[Extracted entries Boundary: Start]

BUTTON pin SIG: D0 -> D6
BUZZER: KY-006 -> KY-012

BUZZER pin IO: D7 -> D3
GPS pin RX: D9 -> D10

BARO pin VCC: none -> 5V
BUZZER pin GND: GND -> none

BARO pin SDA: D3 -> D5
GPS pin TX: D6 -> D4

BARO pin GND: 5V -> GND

[Extracted entries Boundary: End]
[Extracted entries Boundary: Start]

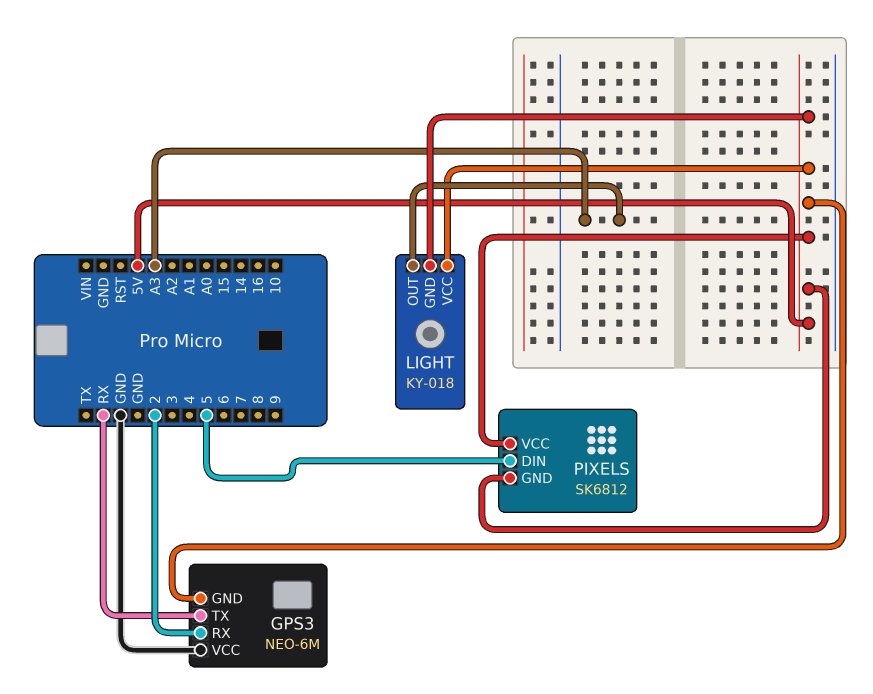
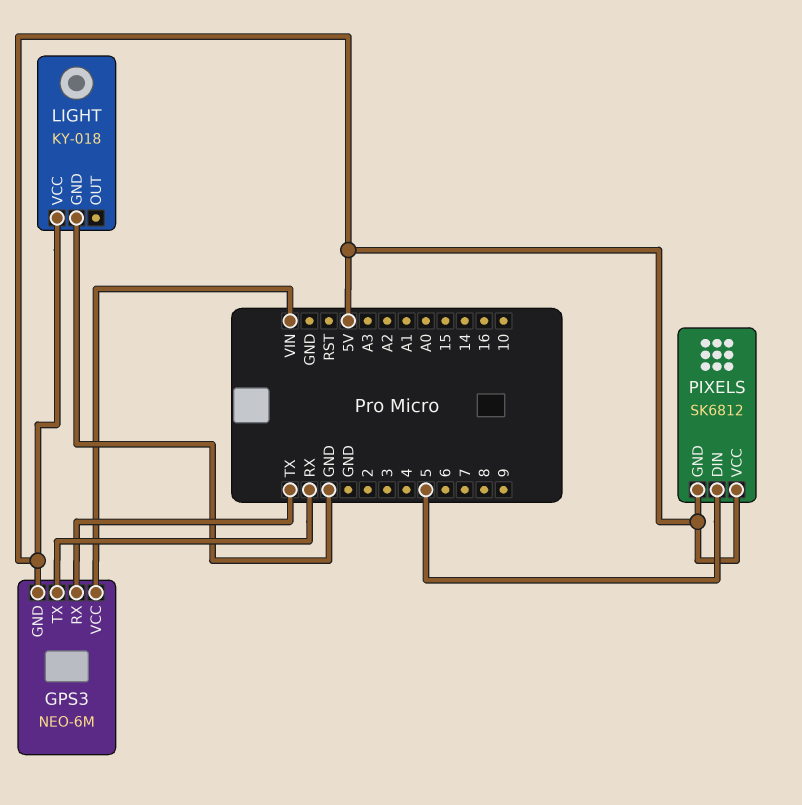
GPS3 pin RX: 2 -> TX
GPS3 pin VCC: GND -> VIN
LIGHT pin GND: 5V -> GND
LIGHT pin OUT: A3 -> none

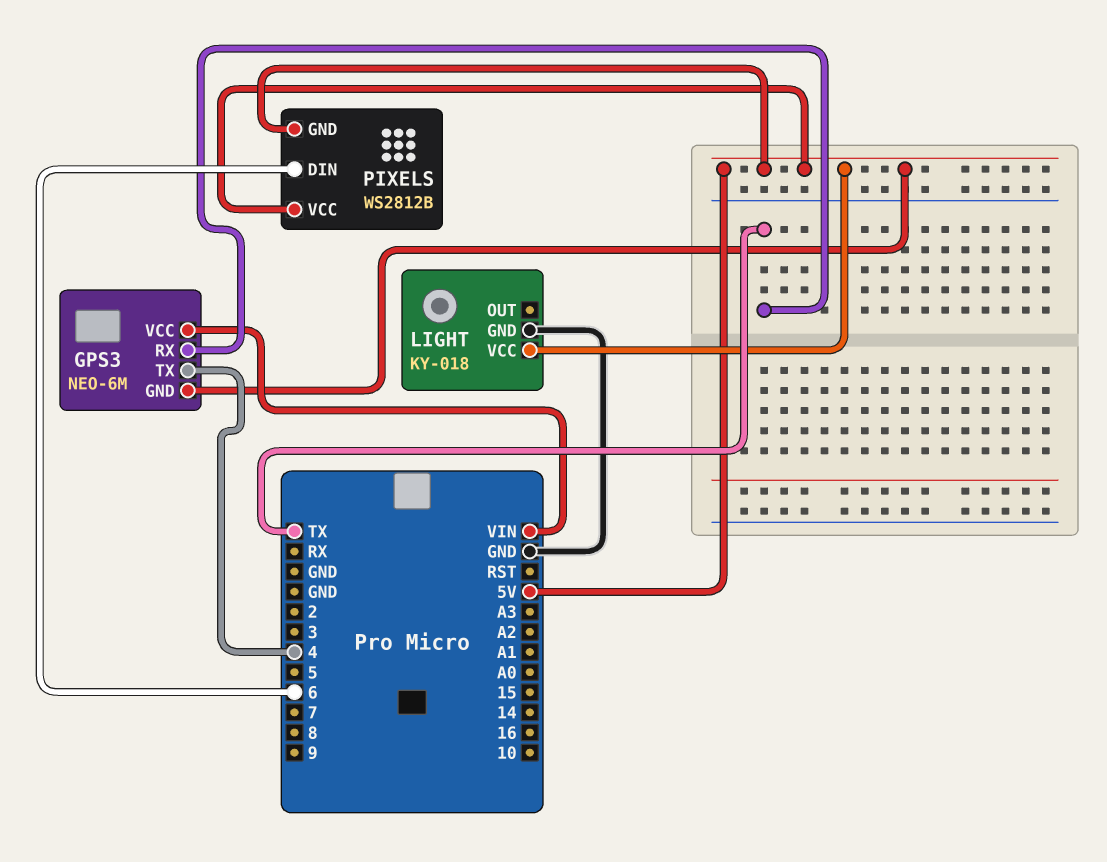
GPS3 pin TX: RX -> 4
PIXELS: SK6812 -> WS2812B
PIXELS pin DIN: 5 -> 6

[Extracted entries Boundary: End]
[Extracted entries Boundary: Start]

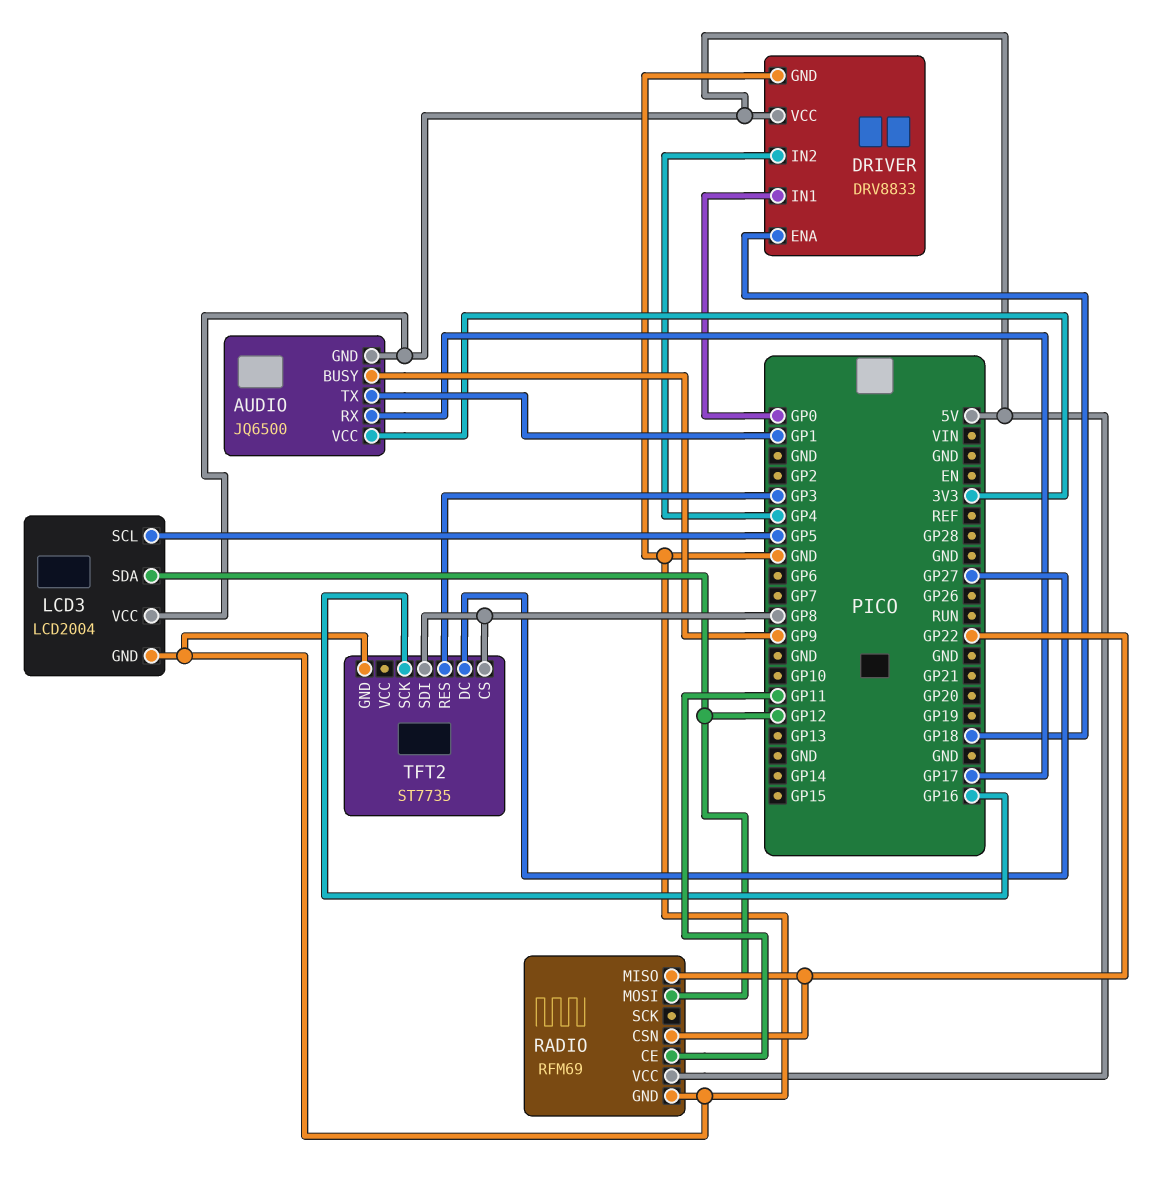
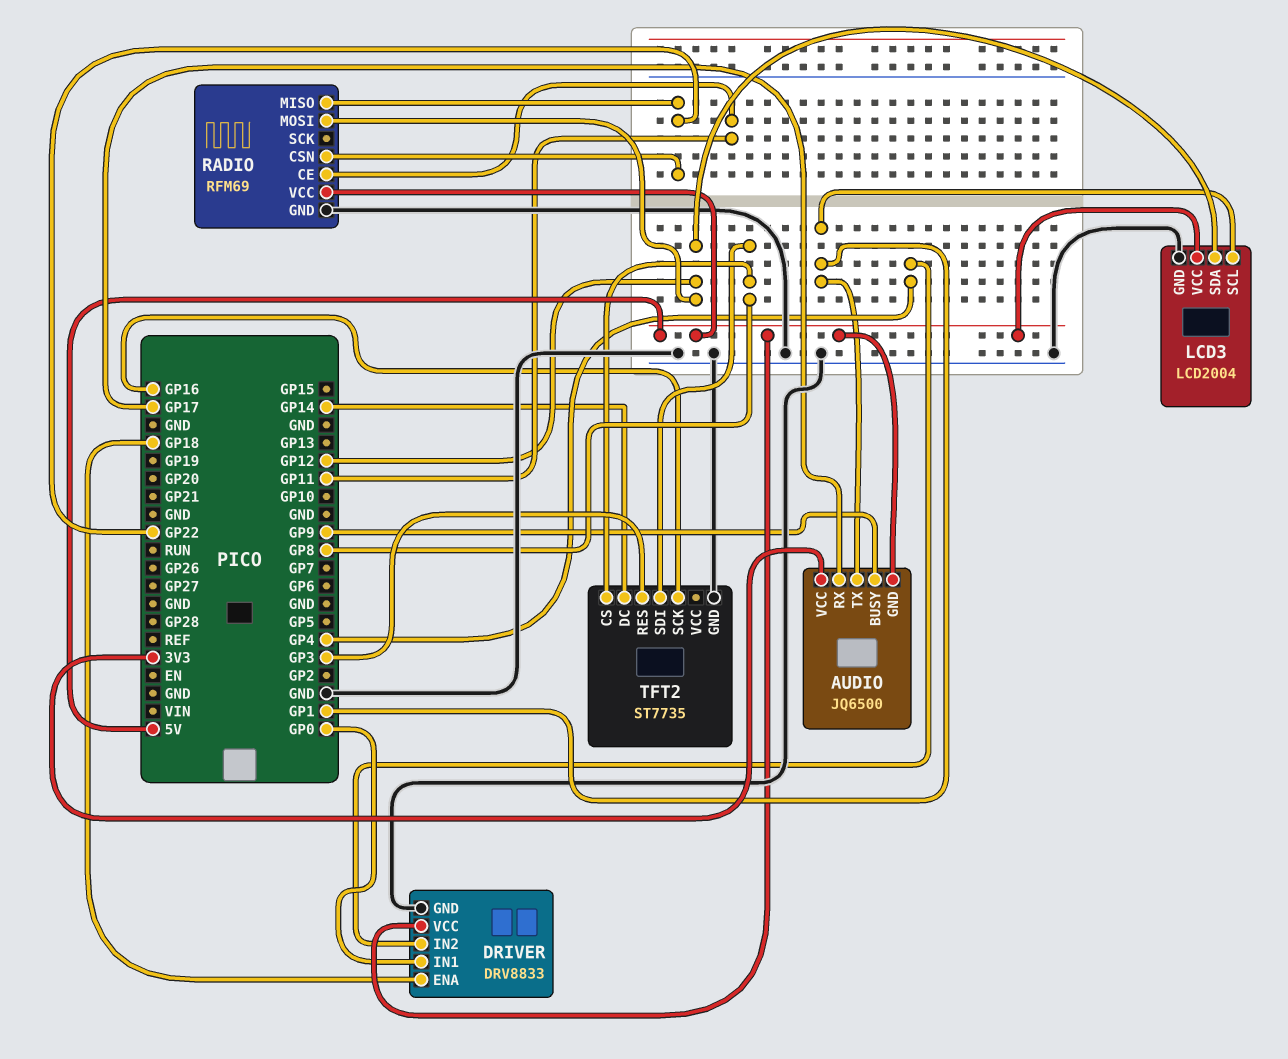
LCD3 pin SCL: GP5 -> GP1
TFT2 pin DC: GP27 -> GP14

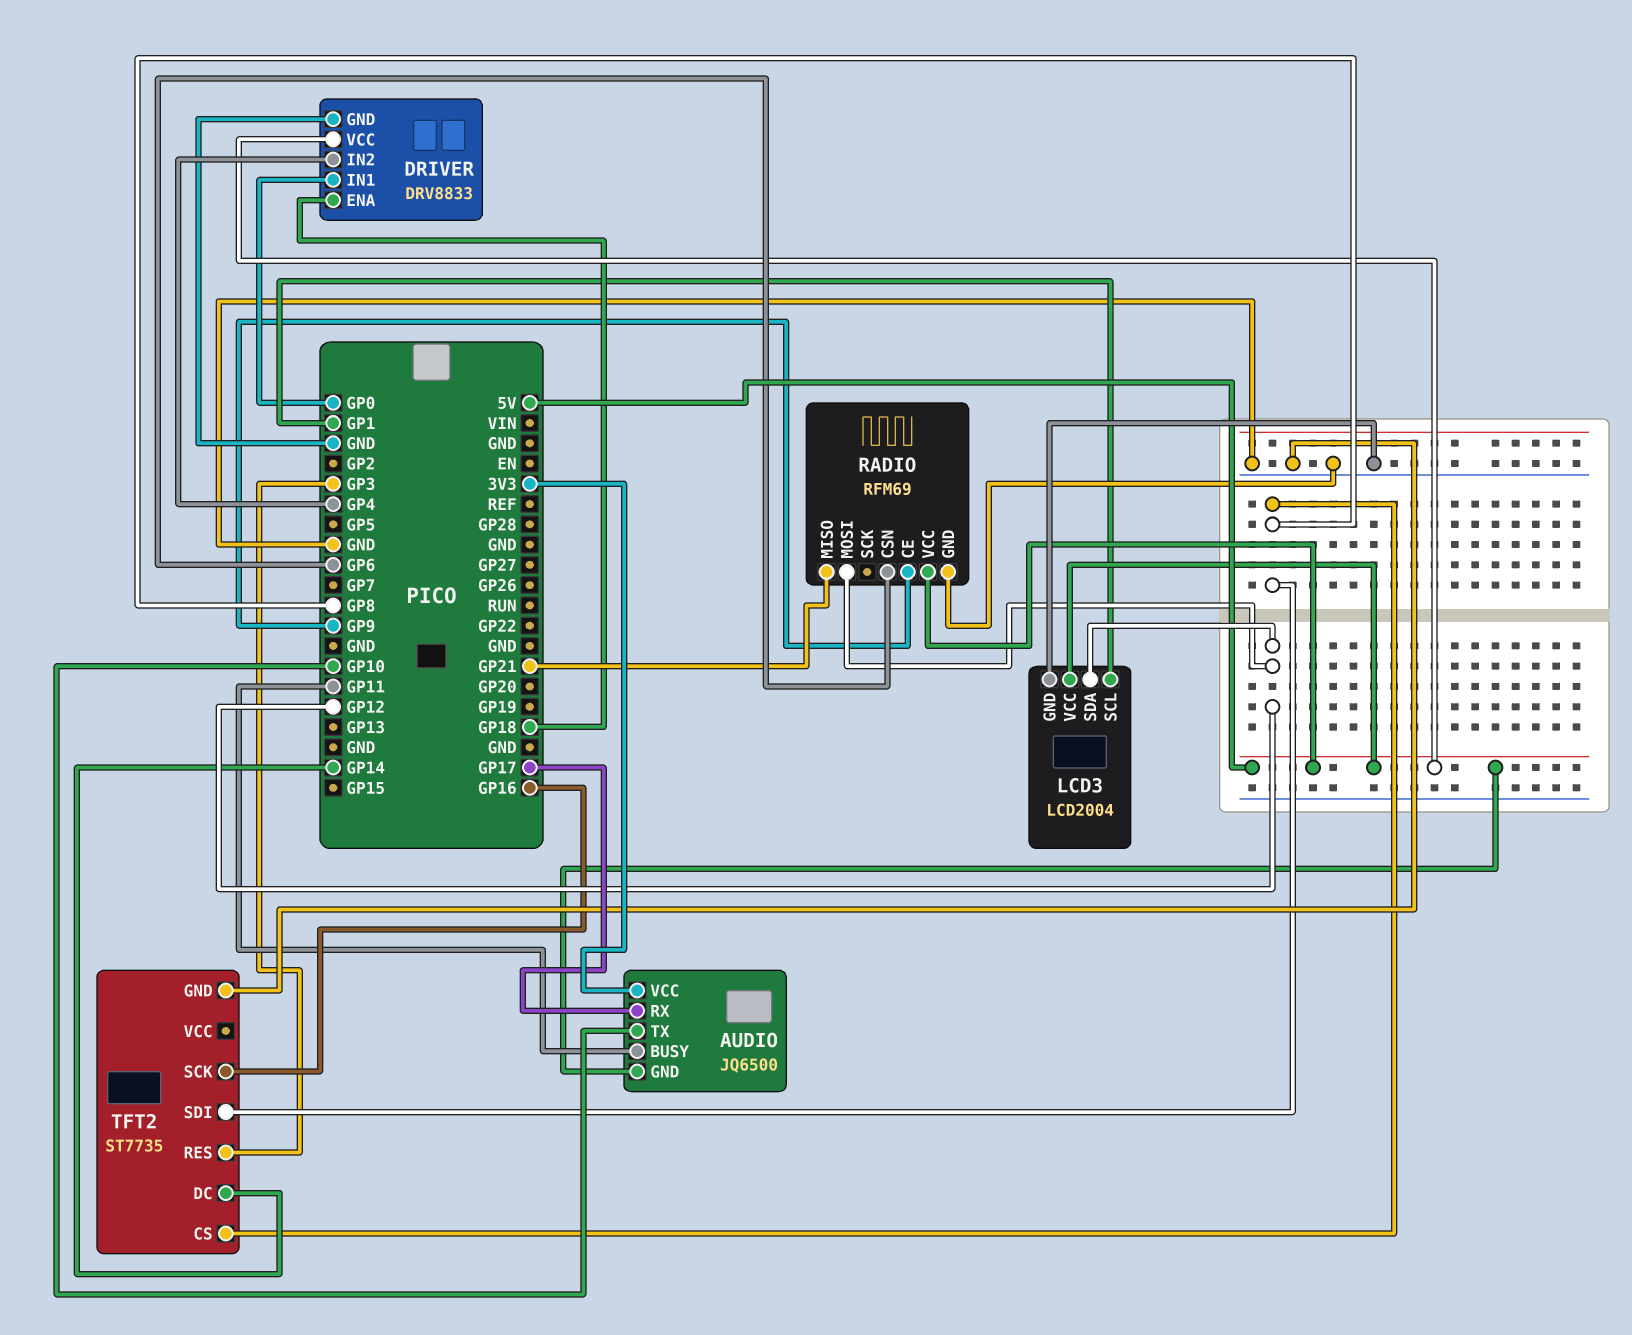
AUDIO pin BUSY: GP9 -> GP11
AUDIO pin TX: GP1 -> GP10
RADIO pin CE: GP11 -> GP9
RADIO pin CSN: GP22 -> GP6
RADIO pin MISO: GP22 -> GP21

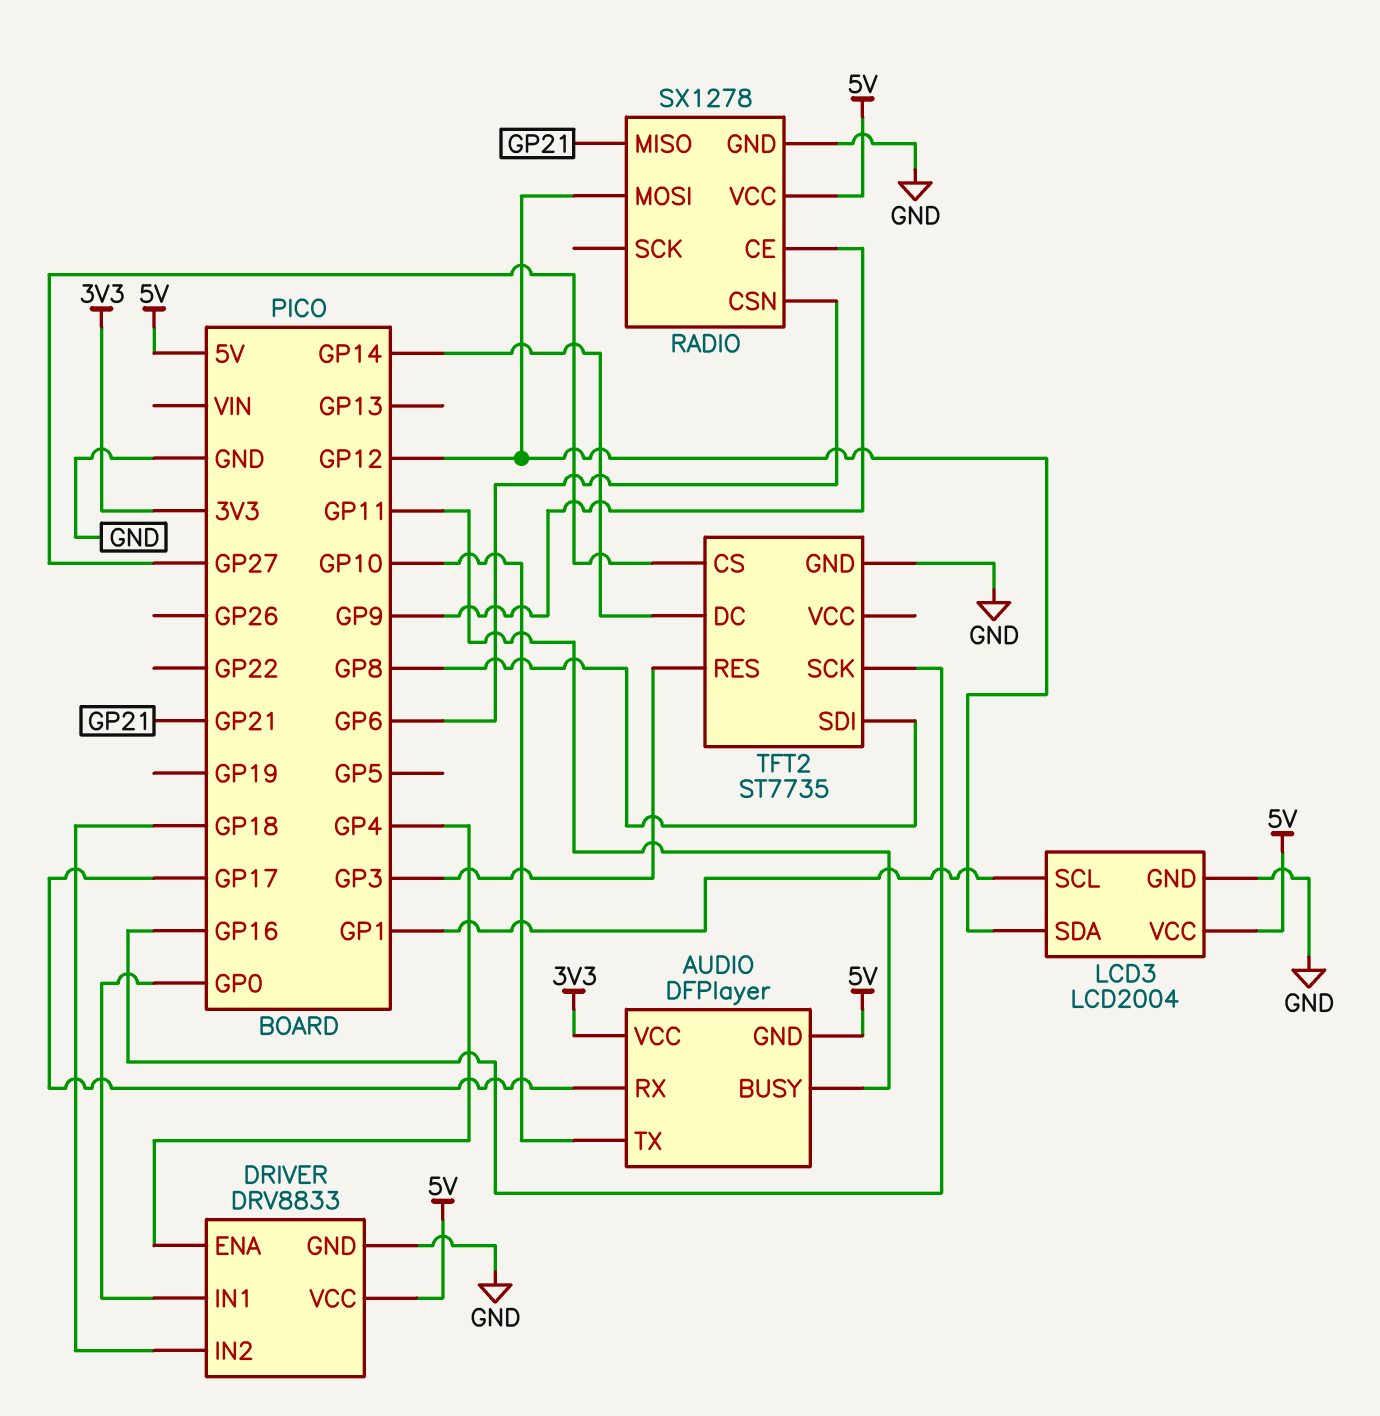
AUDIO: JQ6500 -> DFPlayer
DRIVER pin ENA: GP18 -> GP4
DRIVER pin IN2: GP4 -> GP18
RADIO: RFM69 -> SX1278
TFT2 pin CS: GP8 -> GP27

[Extracted entries Boundary: End]

What do the lines above say from the one containing "BUZZER pin IO: D7 -> D3" down to the one containing "BARO pin GND: 5V -> GND"? Return them exactly, both end lines included, and only them.

BUZZER pin IO: D7 -> D3
GPS pin RX: D9 -> D10

BARO pin VCC: none -> 5V
BUZZER pin GND: GND -> none

BARO pin SDA: D3 -> D5
GPS pin TX: D6 -> D4

BARO pin GND: 5V -> GND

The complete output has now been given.